→ **What you are asked to do**:
The whole of the data must be transcribed exactly.

= Beginning of Section =

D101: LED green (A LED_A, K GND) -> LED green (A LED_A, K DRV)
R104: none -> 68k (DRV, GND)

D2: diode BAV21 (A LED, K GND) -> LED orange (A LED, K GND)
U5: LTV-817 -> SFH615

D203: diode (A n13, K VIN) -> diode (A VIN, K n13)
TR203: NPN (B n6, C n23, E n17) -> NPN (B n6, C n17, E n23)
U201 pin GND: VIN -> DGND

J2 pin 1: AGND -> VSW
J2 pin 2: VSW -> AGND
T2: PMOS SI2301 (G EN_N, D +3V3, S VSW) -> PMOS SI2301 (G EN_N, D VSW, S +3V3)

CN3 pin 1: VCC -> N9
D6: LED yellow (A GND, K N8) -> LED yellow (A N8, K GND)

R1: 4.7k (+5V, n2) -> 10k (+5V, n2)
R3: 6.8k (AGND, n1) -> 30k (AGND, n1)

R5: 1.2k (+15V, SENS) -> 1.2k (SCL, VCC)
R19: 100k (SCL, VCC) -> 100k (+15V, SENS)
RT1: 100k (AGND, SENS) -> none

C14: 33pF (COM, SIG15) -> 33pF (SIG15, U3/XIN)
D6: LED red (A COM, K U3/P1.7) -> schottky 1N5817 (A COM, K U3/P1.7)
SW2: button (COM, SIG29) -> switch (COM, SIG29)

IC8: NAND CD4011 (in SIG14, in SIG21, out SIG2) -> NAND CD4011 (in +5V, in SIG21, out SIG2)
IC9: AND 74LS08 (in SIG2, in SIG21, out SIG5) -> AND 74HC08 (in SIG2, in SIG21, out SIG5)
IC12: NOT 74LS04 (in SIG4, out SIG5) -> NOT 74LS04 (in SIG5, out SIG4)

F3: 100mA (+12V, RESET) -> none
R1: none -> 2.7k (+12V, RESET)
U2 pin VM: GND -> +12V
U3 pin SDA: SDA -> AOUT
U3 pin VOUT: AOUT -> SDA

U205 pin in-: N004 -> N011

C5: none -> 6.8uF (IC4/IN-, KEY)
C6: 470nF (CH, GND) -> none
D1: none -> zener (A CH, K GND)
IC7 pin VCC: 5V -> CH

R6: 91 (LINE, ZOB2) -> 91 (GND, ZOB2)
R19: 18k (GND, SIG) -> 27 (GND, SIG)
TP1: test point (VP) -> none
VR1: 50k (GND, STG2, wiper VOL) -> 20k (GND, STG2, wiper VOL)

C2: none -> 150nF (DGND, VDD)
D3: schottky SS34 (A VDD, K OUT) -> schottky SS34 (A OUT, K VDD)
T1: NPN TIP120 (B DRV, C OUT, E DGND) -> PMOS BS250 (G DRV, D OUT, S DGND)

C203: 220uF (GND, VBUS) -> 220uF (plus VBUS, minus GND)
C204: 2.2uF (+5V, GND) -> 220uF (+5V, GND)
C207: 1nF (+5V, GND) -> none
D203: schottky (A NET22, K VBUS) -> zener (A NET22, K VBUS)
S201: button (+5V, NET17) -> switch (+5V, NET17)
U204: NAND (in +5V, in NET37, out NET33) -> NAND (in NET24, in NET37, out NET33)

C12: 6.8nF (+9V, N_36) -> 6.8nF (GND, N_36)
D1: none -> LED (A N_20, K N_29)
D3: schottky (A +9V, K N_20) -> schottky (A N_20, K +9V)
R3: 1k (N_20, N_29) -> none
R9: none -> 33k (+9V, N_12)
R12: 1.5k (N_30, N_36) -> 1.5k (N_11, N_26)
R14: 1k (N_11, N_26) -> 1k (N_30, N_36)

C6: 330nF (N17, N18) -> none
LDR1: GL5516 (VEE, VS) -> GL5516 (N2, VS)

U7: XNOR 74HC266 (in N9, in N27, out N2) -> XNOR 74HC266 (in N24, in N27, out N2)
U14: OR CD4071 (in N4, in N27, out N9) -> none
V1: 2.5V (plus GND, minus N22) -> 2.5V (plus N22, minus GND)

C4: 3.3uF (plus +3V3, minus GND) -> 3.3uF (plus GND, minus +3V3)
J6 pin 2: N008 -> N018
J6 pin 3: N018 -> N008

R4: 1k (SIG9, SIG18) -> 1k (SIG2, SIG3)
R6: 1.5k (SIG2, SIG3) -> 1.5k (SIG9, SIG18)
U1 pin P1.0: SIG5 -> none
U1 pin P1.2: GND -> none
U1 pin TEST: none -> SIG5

= End of Section =

→ **Answer**:
D101: LED green (A LED_A, K GND) -> LED green (A LED_A, K DRV)
R104: none -> 68k (DRV, GND)

D2: diode BAV21 (A LED, K GND) -> LED orange (A LED, K GND)
U5: LTV-817 -> SFH615

D203: diode (A n13, K VIN) -> diode (A VIN, K n13)
TR203: NPN (B n6, C n23, E n17) -> NPN (B n6, C n17, E n23)
U201 pin GND: VIN -> DGND

J2 pin 1: AGND -> VSW
J2 pin 2: VSW -> AGND
T2: PMOS SI2301 (G EN_N, D +3V3, S VSW) -> PMOS SI2301 (G EN_N, D VSW, S +3V3)

CN3 pin 1: VCC -> N9
D6: LED yellow (A GND, K N8) -> LED yellow (A N8, K GND)

R1: 4.7k (+5V, n2) -> 10k (+5V, n2)
R3: 6.8k (AGND, n1) -> 30k (AGND, n1)

R5: 1.2k (+15V, SENS) -> 1.2k (SCL, VCC)
R19: 100k (SCL, VCC) -> 100k (+15V, SENS)
RT1: 100k (AGND, SENS) -> none

C14: 33pF (COM, SIG15) -> 33pF (SIG15, U3/XIN)
D6: LED red (A COM, K U3/P1.7) -> schottky 1N5817 (A COM, K U3/P1.7)
SW2: button (COM, SIG29) -> switch (COM, SIG29)

IC8: NAND CD4011 (in SIG14, in SIG21, out SIG2) -> NAND CD4011 (in +5V, in SIG21, out SIG2)
IC9: AND 74LS08 (in SIG2, in SIG21, out SIG5) -> AND 74HC08 (in SIG2, in SIG21, out SIG5)
IC12: NOT 74LS04 (in SIG4, out SIG5) -> NOT 74LS04 (in SIG5, out SIG4)

F3: 100mA (+12V, RESET) -> none
R1: none -> 2.7k (+12V, RESET)
U2 pin VM: GND -> +12V
U3 pin SDA: SDA -> AOUT
U3 pin VOUT: AOUT -> SDA

U205 pin in-: N004 -> N011

C5: none -> 6.8uF (IC4/IN-, KEY)
C6: 470nF (CH, GND) -> none
D1: none -> zener (A CH, K GND)
IC7 pin VCC: 5V -> CH

R6: 91 (LINE, ZOB2) -> 91 (GND, ZOB2)
R19: 18k (GND, SIG) -> 27 (GND, SIG)
TP1: test point (VP) -> none
VR1: 50k (GND, STG2, wiper VOL) -> 20k (GND, STG2, wiper VOL)

C2: none -> 150nF (DGND, VDD)
D3: schottky SS34 (A VDD, K OUT) -> schottky SS34 (A OUT, K VDD)
T1: NPN TIP120 (B DRV, C OUT, E DGND) -> PMOS BS250 (G DRV, D OUT, S DGND)

C203: 220uF (GND, VBUS) -> 220uF (plus VBUS, minus GND)
C204: 2.2uF (+5V, GND) -> 220uF (+5V, GND)
C207: 1nF (+5V, GND) -> none
D203: schottky (A NET22, K VBUS) -> zener (A NET22, K VBUS)
S201: button (+5V, NET17) -> switch (+5V, NET17)
U204: NAND (in +5V, in NET37, out NET33) -> NAND (in NET24, in NET37, out NET33)

C12: 6.8nF (+9V, N_36) -> 6.8nF (GND, N_36)
D1: none -> LED (A N_20, K N_29)
D3: schottky (A +9V, K N_20) -> schottky (A N_20, K +9V)
R3: 1k (N_20, N_29) -> none
R9: none -> 33k (+9V, N_12)
R12: 1.5k (N_30, N_36) -> 1.5k (N_11, N_26)
R14: 1k (N_11, N_26) -> 1k (N_30, N_36)

C6: 330nF (N17, N18) -> none
LDR1: GL5516 (VEE, VS) -> GL5516 (N2, VS)

U7: XNOR 74HC266 (in N9, in N27, out N2) -> XNOR 74HC266 (in N24, in N27, out N2)
U14: OR CD4071 (in N4, in N27, out N9) -> none
V1: 2.5V (plus GND, minus N22) -> 2.5V (plus N22, minus GND)

C4: 3.3uF (plus +3V3, minus GND) -> 3.3uF (plus GND, minus +3V3)
J6 pin 2: N008 -> N018
J6 pin 3: N018 -> N008

R4: 1k (SIG9, SIG18) -> 1k (SIG2, SIG3)
R6: 1.5k (SIG2, SIG3) -> 1.5k (SIG9, SIG18)
U1 pin P1.0: SIG5 -> none
U1 pin P1.2: GND -> none
U1 pin TEST: none -> SIG5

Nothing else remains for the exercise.